Shape state transition data
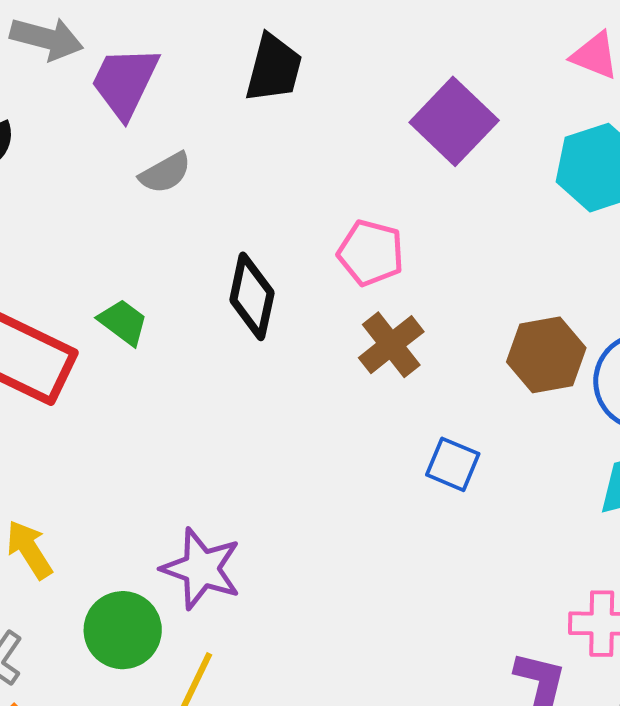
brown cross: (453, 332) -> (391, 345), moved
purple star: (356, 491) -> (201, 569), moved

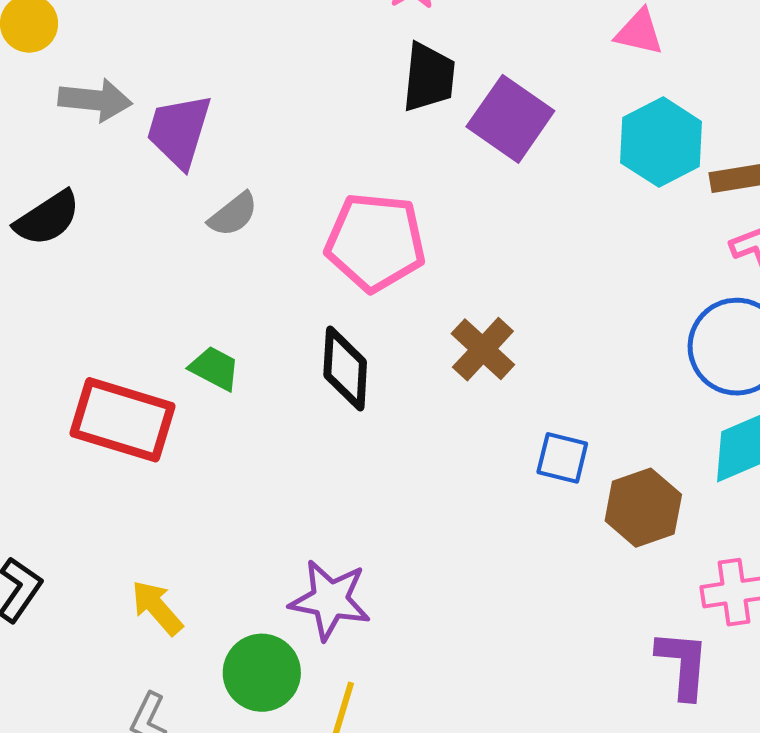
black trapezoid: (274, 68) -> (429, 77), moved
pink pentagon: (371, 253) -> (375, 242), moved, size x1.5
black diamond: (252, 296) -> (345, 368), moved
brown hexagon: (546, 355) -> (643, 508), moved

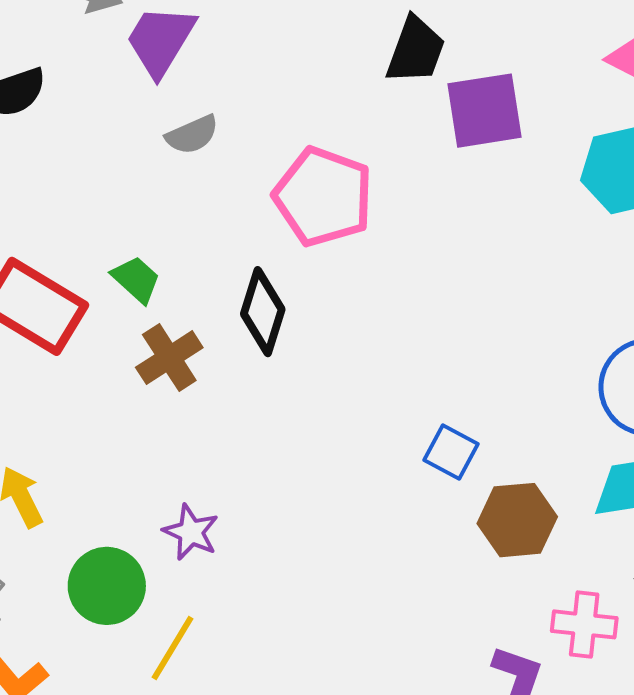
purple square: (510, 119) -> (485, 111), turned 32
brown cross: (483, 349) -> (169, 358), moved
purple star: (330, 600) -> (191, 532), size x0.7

_Goal of the exercise_.
Print every entry above again, exactly as written. Leave the images out.

_Solution below_.
brown cross: (453, 332) -> (391, 345), moved
purple star: (356, 491) -> (201, 569), moved

black trapezoid: (274, 68) -> (429, 77), moved
pink pentagon: (371, 253) -> (375, 242), moved, size x1.5
black diamond: (252, 296) -> (345, 368), moved
brown hexagon: (546, 355) -> (643, 508), moved

purple square: (510, 119) -> (485, 111), turned 32
brown cross: (483, 349) -> (169, 358), moved
purple star: (330, 600) -> (191, 532), size x0.7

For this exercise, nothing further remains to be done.